Read through the data and report every line in which the word "none" occurs.

[Stored dataset items]
┌──
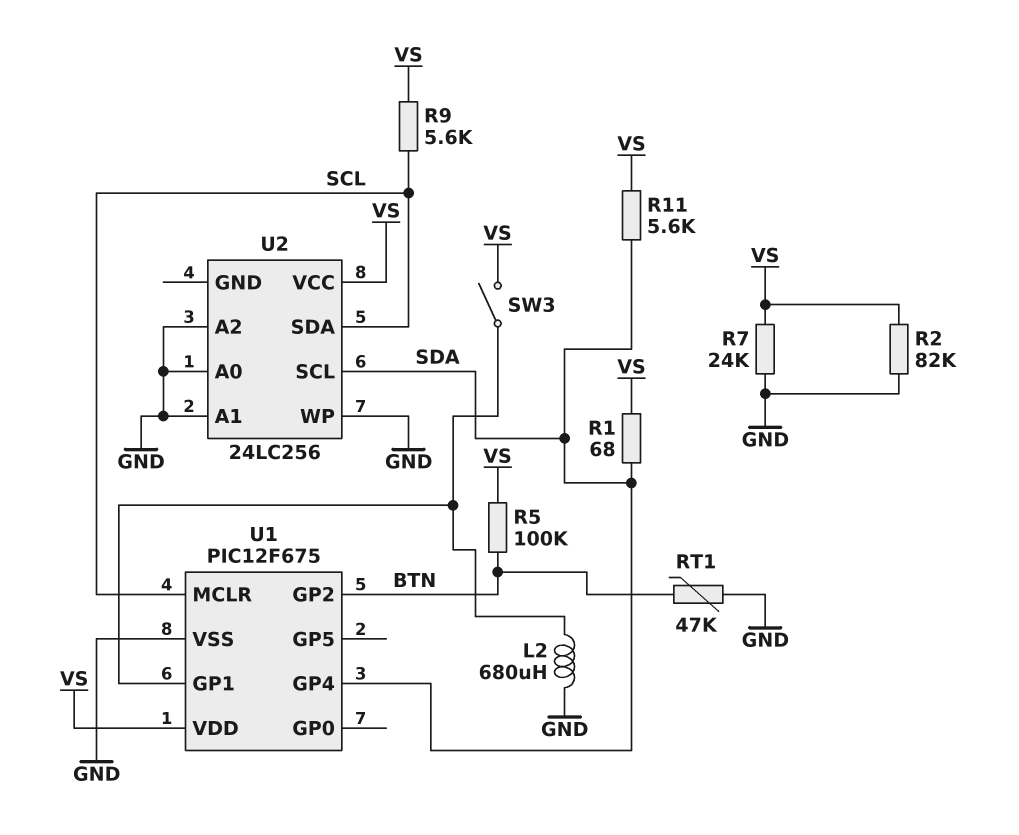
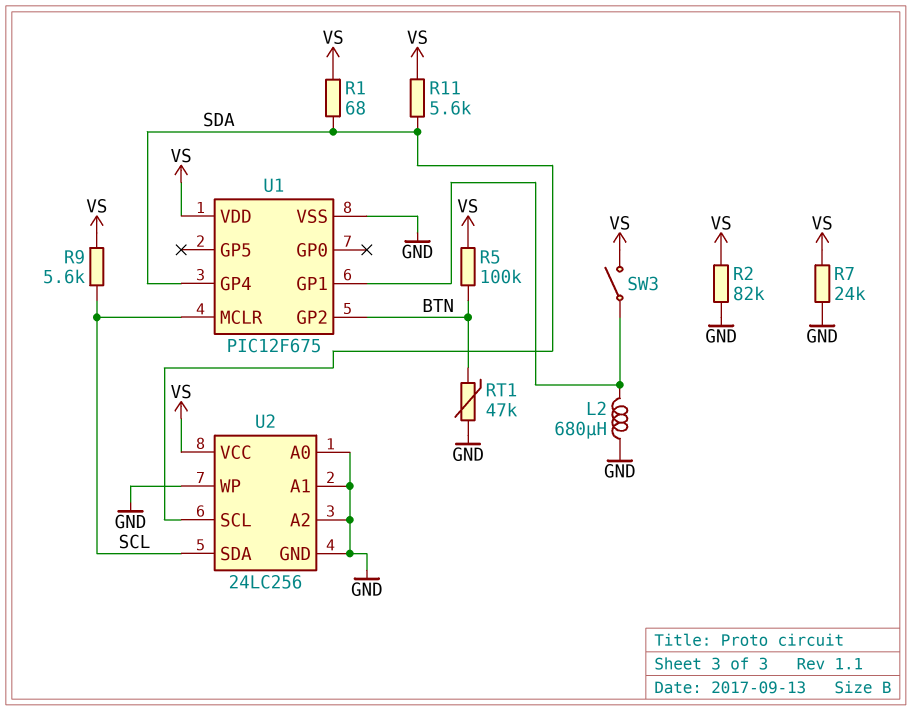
U2 pin GND: none -> GND

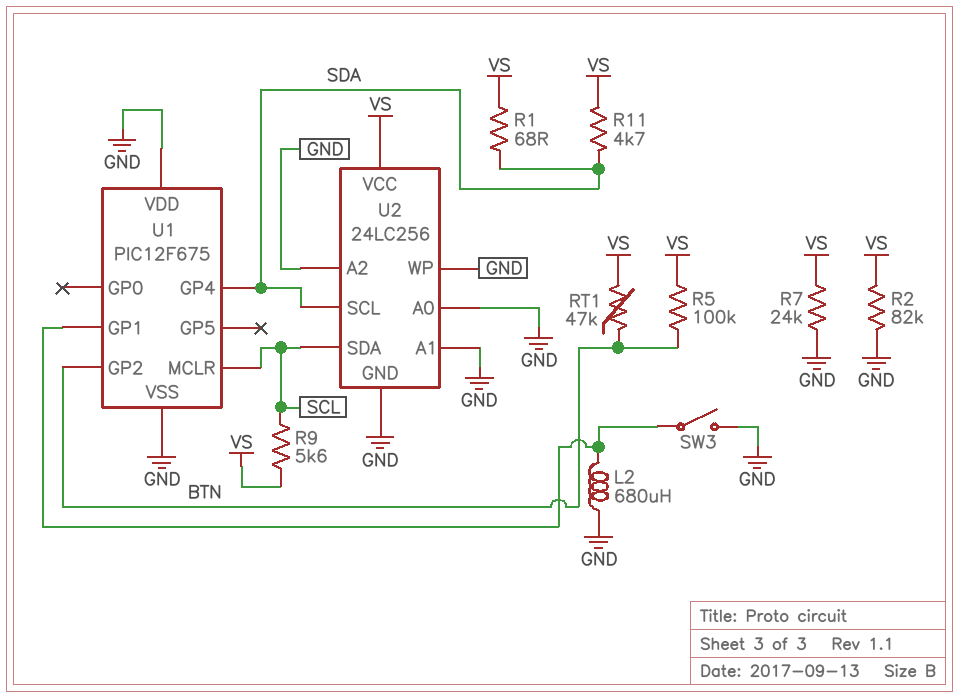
R11: 5.6k (SDA, VS) -> 4.7k (SDA, VS)
RT1: 47k (BTN, GND) -> 47k (BTN, VS)
SW3: switch (U1/GP1, VS) -> switch (GND, U1/GP1)
U1 pin VDD: VS -> GND

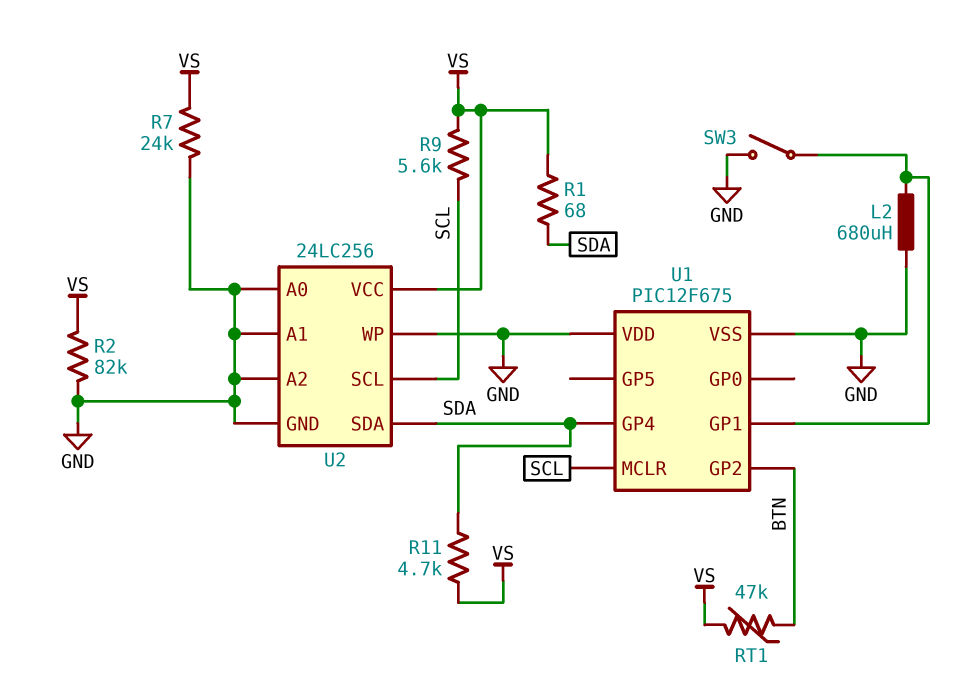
R5: 100k (BTN, VS) -> none
U2 pin SCL: SDA -> SCL
U2 pin SDA: SCL -> SDA

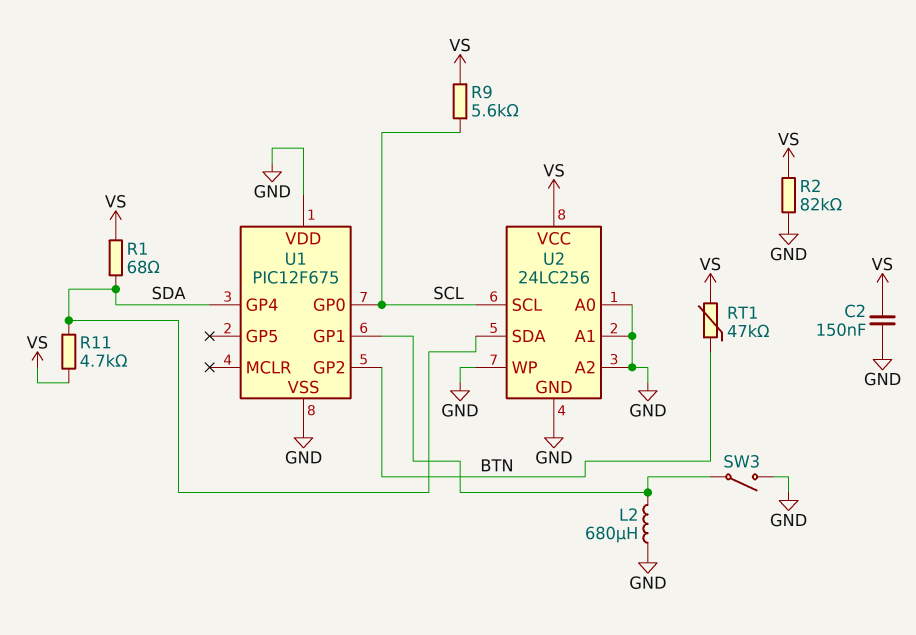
C2: none -> 150nF (GND, VS)
R7: 24k (GND, VS) -> none
U1 pin GP0: none -> SCL
U1 pin MCLR: SCL -> none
└──
_RESPONSE AREA:_
U2 pin GND: none -> GND
R5: 100k (BTN, VS) -> none
C2: none -> 150nF (GND, VS)
R7: 24k (GND, VS) -> none
U1 pin GP0: none -> SCL
U1 pin MCLR: SCL -> none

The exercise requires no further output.